**What the task asks:** In the listing below, locate the line that contains "S103: none -> switch (SIG, VDD)" and the line that contains "R101: 2.7k (GND, RESET) -> 2.7k (RESET, VDD)". Restate word for word those two lines and every line between them, and nothing else.

▬▬▬▬▬▬▬▬▬▬

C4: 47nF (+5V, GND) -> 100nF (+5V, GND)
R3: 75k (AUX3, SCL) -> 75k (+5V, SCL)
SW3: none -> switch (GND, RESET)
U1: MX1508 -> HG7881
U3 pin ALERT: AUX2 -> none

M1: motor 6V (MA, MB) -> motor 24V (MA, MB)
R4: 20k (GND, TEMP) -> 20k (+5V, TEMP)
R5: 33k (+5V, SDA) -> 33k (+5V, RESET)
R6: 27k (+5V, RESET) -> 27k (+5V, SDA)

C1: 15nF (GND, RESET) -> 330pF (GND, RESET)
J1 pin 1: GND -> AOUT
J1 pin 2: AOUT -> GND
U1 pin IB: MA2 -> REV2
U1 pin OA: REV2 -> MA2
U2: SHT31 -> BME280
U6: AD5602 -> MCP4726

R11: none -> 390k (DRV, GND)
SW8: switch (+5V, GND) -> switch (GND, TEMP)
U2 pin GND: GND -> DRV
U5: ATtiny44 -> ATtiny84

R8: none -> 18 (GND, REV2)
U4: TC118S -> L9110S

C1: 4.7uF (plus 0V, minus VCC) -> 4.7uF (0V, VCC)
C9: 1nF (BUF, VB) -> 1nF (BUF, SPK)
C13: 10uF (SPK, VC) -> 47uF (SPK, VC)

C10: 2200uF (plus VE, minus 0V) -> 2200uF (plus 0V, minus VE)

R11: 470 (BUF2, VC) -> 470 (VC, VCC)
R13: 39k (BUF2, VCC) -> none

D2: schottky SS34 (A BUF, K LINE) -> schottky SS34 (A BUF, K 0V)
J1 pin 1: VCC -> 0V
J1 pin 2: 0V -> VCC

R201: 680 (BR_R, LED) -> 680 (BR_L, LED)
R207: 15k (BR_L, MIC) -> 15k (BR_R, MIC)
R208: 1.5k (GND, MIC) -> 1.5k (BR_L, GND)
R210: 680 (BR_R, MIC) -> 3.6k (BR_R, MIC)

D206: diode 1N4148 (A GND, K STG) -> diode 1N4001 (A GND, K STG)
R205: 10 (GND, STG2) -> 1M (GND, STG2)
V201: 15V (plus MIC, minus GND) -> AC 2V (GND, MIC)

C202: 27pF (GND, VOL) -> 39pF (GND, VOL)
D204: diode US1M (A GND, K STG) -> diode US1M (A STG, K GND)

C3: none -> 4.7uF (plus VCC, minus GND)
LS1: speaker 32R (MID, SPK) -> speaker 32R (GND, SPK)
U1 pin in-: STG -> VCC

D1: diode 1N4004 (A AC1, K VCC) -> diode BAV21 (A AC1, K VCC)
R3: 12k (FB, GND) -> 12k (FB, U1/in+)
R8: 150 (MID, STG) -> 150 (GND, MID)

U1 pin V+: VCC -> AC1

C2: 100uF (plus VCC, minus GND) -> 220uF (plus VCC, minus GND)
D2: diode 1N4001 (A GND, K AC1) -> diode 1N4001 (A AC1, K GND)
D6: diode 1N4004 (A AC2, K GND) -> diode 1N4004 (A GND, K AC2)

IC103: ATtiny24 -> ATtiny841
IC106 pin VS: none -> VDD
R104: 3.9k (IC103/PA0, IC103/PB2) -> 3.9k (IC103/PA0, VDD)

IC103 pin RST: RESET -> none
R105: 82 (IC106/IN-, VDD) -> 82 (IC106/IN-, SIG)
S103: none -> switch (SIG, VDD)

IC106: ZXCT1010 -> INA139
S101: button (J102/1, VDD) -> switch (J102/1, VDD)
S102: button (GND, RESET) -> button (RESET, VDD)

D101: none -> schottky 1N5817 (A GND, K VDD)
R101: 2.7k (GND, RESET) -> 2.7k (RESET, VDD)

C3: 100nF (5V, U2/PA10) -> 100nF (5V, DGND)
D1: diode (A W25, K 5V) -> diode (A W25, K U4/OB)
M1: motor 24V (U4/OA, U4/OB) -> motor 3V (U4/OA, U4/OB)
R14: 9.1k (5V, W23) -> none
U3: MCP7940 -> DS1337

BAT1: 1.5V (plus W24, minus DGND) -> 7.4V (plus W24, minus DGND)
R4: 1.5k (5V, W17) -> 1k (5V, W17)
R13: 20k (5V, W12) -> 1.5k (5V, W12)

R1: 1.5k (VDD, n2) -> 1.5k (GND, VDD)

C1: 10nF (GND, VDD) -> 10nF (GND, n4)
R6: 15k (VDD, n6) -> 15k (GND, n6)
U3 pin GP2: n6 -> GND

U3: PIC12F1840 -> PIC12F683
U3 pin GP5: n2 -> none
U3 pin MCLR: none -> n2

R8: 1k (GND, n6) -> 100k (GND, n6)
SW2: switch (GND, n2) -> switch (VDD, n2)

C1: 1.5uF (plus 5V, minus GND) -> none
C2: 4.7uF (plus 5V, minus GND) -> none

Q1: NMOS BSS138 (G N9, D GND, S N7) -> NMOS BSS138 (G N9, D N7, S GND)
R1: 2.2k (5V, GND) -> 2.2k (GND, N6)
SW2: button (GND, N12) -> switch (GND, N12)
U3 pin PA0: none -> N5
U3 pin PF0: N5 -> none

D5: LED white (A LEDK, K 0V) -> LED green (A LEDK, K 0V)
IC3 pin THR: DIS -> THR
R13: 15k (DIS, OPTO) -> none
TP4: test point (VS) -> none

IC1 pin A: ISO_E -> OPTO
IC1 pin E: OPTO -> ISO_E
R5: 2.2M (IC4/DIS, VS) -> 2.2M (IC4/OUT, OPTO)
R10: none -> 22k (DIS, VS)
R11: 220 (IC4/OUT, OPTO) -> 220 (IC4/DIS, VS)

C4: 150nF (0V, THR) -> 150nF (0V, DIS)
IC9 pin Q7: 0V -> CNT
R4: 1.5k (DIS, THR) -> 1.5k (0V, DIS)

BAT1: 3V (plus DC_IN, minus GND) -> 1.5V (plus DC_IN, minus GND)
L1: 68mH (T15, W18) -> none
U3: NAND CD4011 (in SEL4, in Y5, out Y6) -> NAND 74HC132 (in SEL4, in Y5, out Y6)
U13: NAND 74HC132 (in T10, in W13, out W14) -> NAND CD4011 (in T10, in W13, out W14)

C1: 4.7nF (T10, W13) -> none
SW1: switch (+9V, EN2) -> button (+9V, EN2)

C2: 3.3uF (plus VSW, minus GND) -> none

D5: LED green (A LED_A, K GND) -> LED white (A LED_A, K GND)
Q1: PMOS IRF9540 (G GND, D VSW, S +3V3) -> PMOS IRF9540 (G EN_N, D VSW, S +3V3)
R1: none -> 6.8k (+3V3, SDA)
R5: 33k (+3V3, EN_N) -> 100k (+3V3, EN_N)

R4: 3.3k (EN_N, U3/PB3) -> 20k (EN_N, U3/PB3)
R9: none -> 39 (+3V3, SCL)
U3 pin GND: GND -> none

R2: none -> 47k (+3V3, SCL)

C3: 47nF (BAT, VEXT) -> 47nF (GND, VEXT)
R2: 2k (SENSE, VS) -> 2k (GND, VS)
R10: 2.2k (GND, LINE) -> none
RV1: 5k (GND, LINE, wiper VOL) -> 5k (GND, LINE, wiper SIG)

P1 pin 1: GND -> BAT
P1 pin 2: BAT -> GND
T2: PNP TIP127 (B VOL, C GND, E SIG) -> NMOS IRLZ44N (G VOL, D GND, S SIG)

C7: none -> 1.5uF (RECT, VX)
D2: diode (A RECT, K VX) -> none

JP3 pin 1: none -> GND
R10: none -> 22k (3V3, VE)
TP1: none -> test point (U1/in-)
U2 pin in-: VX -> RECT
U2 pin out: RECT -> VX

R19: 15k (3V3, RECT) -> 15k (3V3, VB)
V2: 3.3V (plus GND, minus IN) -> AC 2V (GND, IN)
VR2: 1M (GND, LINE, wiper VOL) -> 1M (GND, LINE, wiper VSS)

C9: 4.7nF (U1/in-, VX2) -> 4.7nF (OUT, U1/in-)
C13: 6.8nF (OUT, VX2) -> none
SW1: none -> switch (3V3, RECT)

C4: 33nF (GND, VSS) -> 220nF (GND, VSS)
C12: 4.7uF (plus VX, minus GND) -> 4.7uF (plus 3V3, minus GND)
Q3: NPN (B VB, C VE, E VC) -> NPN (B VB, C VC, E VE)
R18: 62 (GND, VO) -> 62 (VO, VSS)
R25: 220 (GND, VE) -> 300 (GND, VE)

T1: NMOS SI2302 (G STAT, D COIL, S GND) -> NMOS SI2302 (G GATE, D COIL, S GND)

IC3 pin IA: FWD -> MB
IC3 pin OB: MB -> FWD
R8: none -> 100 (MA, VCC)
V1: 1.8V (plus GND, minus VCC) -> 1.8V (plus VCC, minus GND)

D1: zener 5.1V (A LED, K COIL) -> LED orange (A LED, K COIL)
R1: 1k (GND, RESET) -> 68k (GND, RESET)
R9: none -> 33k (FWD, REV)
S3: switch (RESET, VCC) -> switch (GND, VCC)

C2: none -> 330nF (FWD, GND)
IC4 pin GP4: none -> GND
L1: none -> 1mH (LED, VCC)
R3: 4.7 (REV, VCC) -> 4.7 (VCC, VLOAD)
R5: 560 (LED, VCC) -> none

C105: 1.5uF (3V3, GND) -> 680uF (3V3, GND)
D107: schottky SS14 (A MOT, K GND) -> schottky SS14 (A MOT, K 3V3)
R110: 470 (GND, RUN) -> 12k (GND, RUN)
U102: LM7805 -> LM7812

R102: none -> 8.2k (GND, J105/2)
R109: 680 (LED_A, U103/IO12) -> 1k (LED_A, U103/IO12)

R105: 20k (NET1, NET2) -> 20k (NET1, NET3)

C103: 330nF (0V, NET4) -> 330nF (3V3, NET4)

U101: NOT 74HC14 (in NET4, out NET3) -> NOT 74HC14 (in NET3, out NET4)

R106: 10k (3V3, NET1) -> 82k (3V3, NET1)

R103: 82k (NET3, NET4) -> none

▬▬▬▬▬▬▬▬▬▬

**Response area:**
S103: none -> switch (SIG, VDD)

IC106: ZXCT1010 -> INA139
S101: button (J102/1, VDD) -> switch (J102/1, VDD)
S102: button (GND, RESET) -> button (RESET, VDD)

D101: none -> schottky 1N5817 (A GND, K VDD)
R101: 2.7k (GND, RESET) -> 2.7k (RESET, VDD)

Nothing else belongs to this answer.